▸ Data extracts
*** Block opens ***

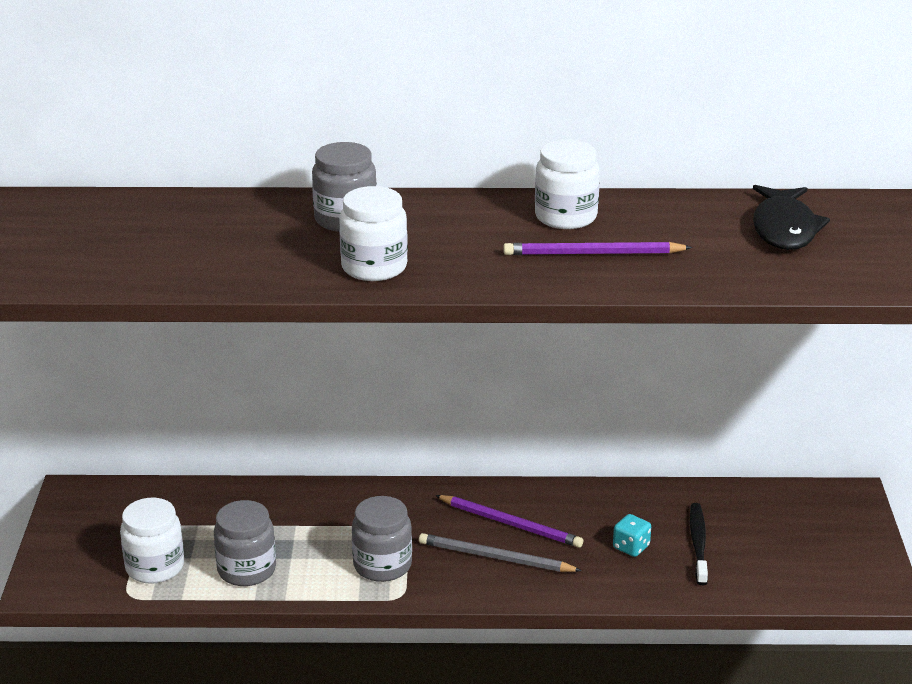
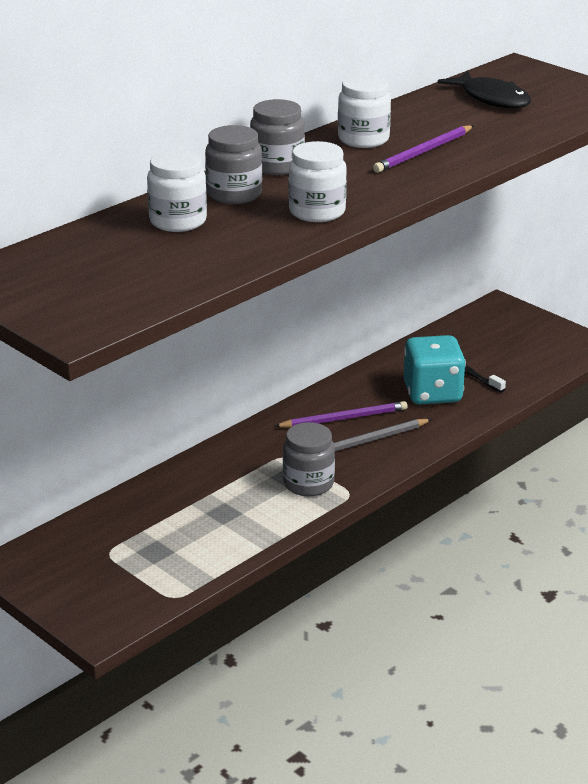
camera: 45 degrees left, 0 degrees up
(155, 567) = (160, 571): white jar -> white jar (178, 221)
(246, 570) = (226, 536): grey jar -> grey jar (277, 166)
(631, 547) = (432, 393): turquoise dice -> turquoise dice, size x2.24

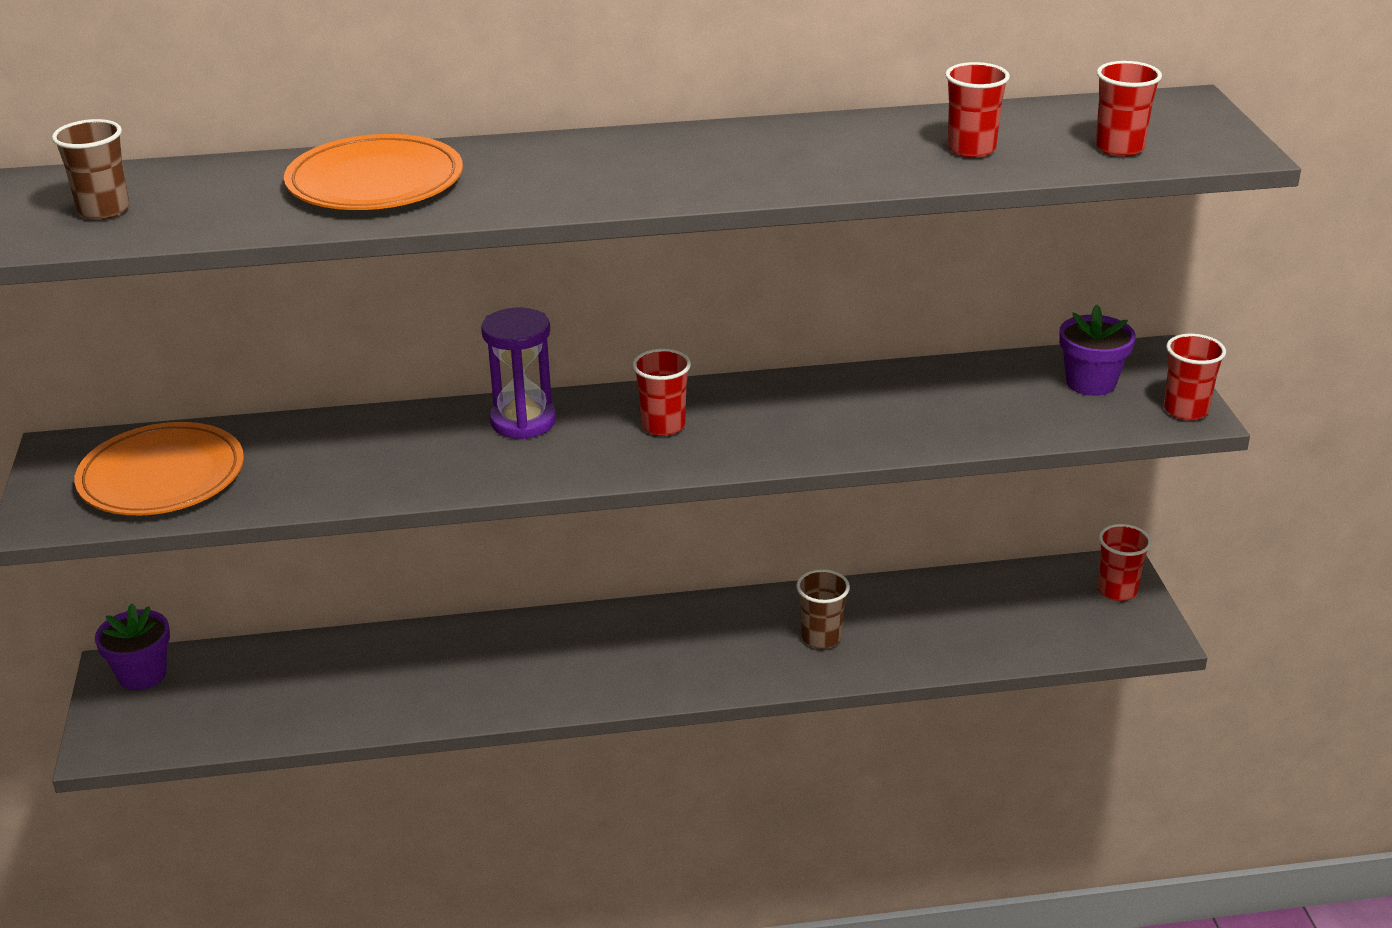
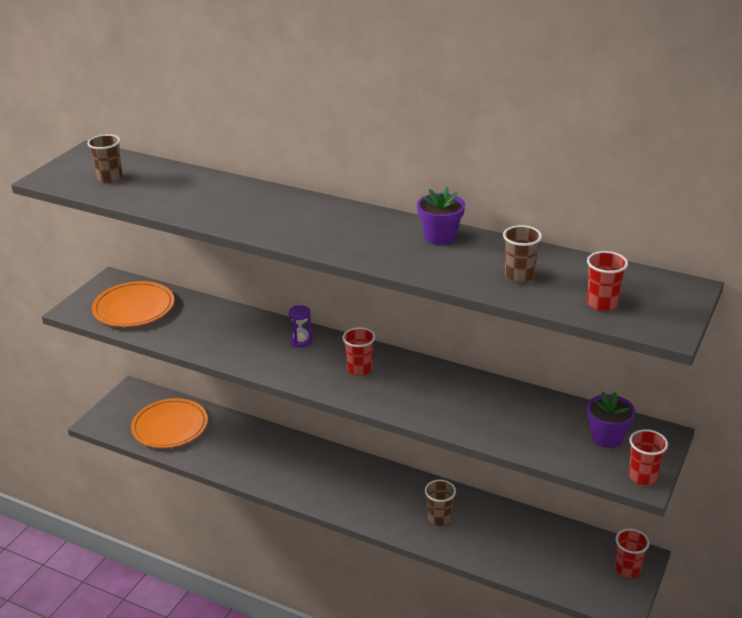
camera: 35 degrees right, 0 degrees up
(142, 674) = (139, 396): purple flower pot -> purple flower pot (440, 237)
(375, 182) = (225, 199): orange plate -> orange plate (170, 426)
(523, 421) = (301, 341): purple hourglass -> purple hourglass, size x0.60
(971, 149) = (519, 276): red cup -> brown cup

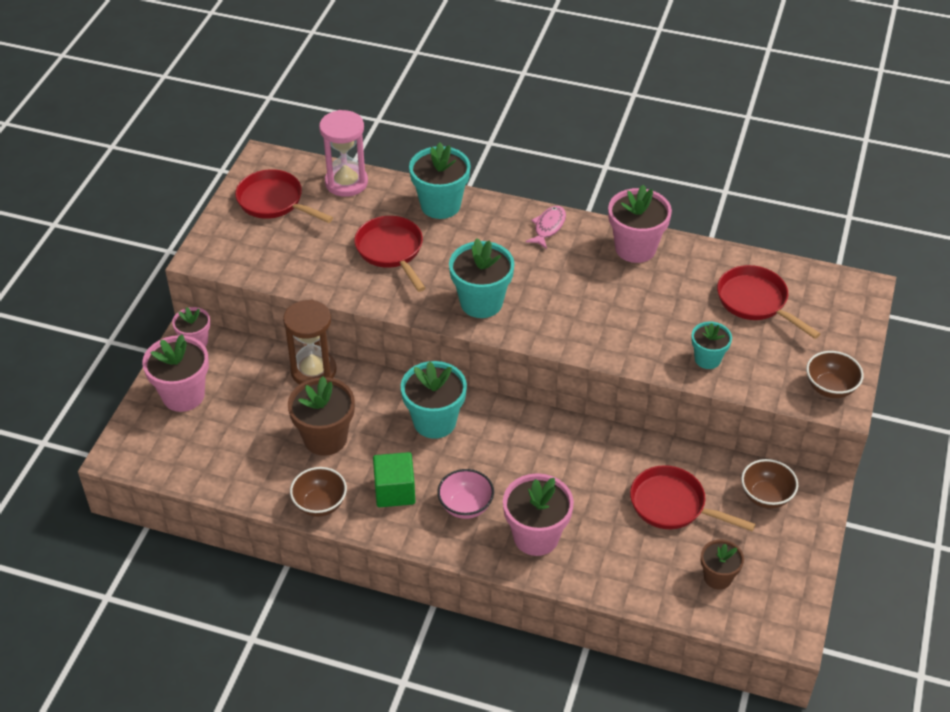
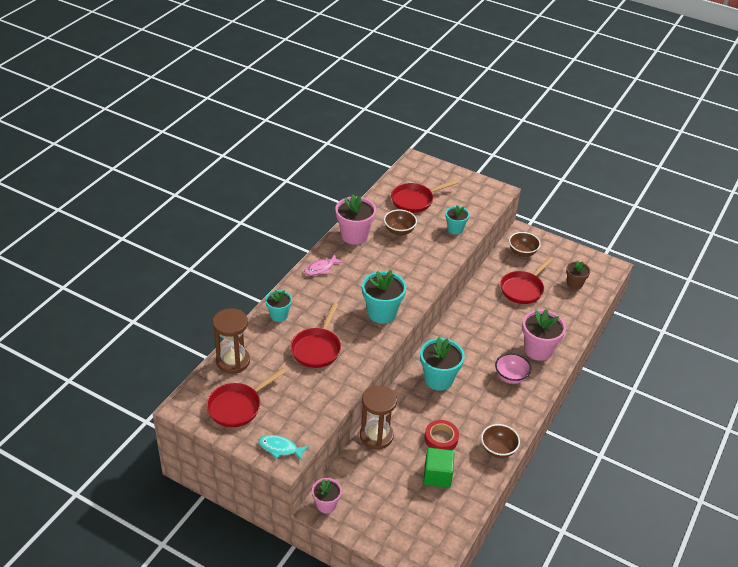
camera: 80 degrees left, 5 degrees down
(183, 395) = (380, 518): pink flower pot -> none
(217, 249) = (280, 448): none -> turquoise fish
(325, 438) = (441, 438): brown flower pot -> red tape
(346, 182) = (233, 361): pink hourglass -> brown hourglass
(391, 251) = (317, 348): red pan -> red pan turned 60 degrees counterclockwise
(394, 491) = (493, 409): green cube -> green cube (437, 475)
(440, 205) = (279, 315): turquoise flower pot -> turquoise flower pot, size x0.60
(548, 227) = (321, 268): pink fish -> pink fish turned 75 degrees counterclockwise
(830, 388) = (486, 191): brown bowl -> brown bowl (399, 231)

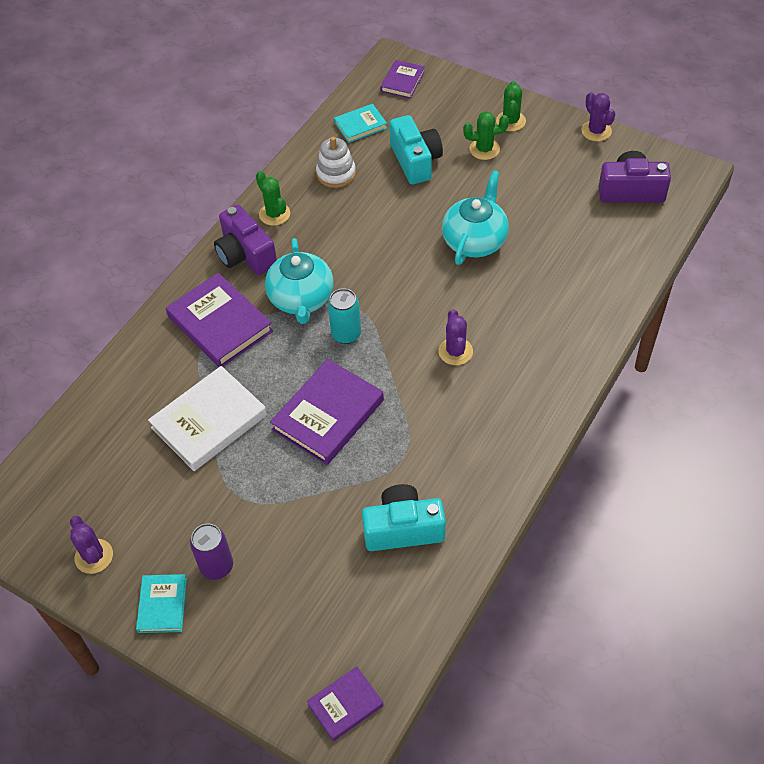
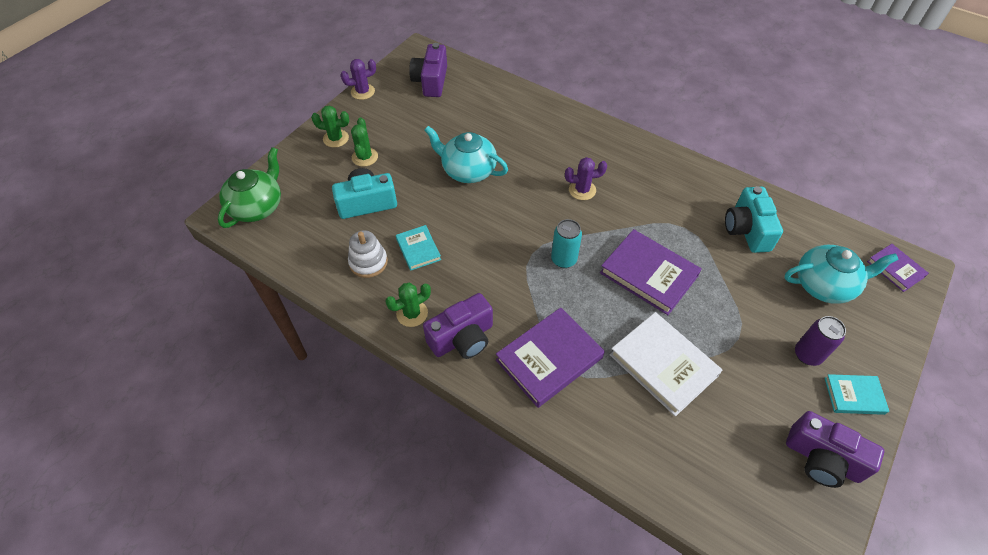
camera: 90 degrees left, 0 degrees up
(94, 556) = (822, 459): purple cactus -> purple camera
(301, 299) = (522, 292): turquoise teapot -> turquoise teapot (824, 285)
(360, 125) = (308, 241): turquoise book -> turquoise book (418, 249)
(402, 81) = (257, 207): purple book -> green teapot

*** Block closes ***

▸ Exercise
Every line of the records in which the string "book" is found should be counted, and only the count returned.

▸ Exercise output
2